*** Data for this exercise ***
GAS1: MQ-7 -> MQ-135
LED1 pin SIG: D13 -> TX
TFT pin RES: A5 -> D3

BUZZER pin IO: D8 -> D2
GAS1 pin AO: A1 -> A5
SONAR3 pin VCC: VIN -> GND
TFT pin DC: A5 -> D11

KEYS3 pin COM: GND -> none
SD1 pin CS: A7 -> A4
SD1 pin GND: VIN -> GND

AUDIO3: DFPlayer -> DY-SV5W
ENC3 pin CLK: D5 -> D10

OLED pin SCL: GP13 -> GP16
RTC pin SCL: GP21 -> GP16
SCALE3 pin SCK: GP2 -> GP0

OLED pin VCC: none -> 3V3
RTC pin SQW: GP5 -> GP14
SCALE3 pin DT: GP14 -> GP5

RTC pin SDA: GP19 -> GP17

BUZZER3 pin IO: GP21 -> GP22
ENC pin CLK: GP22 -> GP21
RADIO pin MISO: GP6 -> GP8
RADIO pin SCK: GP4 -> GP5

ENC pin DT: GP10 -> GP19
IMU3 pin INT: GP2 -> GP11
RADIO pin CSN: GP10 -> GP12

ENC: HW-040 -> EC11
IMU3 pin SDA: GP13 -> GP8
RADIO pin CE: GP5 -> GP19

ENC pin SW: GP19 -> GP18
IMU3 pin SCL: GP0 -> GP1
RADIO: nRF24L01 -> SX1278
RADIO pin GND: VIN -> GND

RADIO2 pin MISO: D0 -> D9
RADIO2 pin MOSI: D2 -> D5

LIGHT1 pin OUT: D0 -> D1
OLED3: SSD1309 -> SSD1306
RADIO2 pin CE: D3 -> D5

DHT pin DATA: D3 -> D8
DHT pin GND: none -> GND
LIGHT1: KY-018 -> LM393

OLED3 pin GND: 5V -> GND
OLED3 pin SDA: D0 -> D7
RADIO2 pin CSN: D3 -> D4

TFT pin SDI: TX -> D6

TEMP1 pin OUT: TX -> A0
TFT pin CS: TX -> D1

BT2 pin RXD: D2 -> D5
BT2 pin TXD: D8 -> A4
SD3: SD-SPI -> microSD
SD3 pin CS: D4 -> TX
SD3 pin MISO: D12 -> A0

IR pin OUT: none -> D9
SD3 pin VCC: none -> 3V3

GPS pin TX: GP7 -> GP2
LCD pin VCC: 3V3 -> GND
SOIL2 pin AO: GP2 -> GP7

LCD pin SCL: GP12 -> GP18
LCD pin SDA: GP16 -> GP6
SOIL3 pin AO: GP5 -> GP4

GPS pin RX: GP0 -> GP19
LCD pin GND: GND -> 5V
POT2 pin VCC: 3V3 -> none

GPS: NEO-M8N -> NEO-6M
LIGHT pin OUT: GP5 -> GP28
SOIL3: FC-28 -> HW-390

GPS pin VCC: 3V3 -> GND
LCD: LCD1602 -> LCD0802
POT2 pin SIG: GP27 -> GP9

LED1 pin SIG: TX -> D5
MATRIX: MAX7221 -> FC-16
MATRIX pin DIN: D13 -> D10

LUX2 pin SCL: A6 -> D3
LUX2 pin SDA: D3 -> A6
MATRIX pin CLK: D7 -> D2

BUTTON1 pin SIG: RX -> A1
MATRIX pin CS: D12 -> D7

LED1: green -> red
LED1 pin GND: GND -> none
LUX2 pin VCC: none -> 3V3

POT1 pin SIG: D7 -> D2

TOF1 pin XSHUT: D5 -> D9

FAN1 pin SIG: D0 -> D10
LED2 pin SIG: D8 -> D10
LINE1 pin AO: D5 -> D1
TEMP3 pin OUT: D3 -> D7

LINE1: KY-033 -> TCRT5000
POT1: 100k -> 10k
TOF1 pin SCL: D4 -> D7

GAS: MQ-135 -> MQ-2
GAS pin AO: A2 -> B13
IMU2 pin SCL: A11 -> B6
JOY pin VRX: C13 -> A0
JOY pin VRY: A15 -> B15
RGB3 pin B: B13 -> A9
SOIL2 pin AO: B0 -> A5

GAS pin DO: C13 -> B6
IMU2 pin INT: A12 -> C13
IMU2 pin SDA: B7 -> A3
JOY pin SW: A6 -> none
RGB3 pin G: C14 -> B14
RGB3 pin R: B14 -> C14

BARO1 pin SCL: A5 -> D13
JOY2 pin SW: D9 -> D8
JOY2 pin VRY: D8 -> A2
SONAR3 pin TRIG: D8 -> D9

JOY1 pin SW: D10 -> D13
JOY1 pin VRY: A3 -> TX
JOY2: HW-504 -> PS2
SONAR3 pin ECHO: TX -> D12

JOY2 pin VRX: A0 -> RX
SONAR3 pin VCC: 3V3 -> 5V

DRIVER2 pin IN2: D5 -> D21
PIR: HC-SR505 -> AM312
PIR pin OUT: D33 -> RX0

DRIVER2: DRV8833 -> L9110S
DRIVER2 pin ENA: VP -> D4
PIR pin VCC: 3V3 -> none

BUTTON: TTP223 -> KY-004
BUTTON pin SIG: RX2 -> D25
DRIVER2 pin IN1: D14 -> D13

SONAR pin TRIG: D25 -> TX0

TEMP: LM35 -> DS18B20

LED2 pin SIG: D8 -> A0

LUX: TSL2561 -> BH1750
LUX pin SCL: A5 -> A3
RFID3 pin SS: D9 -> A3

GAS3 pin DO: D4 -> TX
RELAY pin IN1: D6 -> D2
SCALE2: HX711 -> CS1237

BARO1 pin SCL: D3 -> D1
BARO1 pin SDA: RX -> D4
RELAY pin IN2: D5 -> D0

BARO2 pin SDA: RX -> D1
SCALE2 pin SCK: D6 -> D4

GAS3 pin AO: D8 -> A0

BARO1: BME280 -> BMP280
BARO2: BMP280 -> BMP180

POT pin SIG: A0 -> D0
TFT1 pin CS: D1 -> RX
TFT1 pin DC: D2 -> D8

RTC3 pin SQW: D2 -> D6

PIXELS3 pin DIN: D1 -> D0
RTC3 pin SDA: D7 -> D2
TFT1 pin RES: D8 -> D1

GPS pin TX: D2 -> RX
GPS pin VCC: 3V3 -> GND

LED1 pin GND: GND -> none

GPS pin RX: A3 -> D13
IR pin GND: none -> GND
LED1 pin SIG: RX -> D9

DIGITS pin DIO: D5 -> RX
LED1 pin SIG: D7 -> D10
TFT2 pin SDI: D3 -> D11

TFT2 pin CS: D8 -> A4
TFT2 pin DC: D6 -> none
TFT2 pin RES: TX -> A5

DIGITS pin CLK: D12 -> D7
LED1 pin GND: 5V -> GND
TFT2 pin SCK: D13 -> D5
*** End of Data for this exercise ***
Everything in the material above from the line that has "RADIO: nRF24L01 -> SX1278" through the line that has "LCD pin VCC: 3V3 -> GND" must be duplicated exactly, with no other lines given.

--- Task output ---
RADIO: nRF24L01 -> SX1278
RADIO pin GND: VIN -> GND

RADIO2 pin MISO: D0 -> D9
RADIO2 pin MOSI: D2 -> D5

LIGHT1 pin OUT: D0 -> D1
OLED3: SSD1309 -> SSD1306
RADIO2 pin CE: D3 -> D5

DHT pin DATA: D3 -> D8
DHT pin GND: none -> GND
LIGHT1: KY-018 -> LM393

OLED3 pin GND: 5V -> GND
OLED3 pin SDA: D0 -> D7
RADIO2 pin CSN: D3 -> D4

TFT pin SDI: TX -> D6

TEMP1 pin OUT: TX -> A0
TFT pin CS: TX -> D1

BT2 pin RXD: D2 -> D5
BT2 pin TXD: D8 -> A4
SD3: SD-SPI -> microSD
SD3 pin CS: D4 -> TX
SD3 pin MISO: D12 -> A0

IR pin OUT: none -> D9
SD3 pin VCC: none -> 3V3

GPS pin TX: GP7 -> GP2
LCD pin VCC: 3V3 -> GND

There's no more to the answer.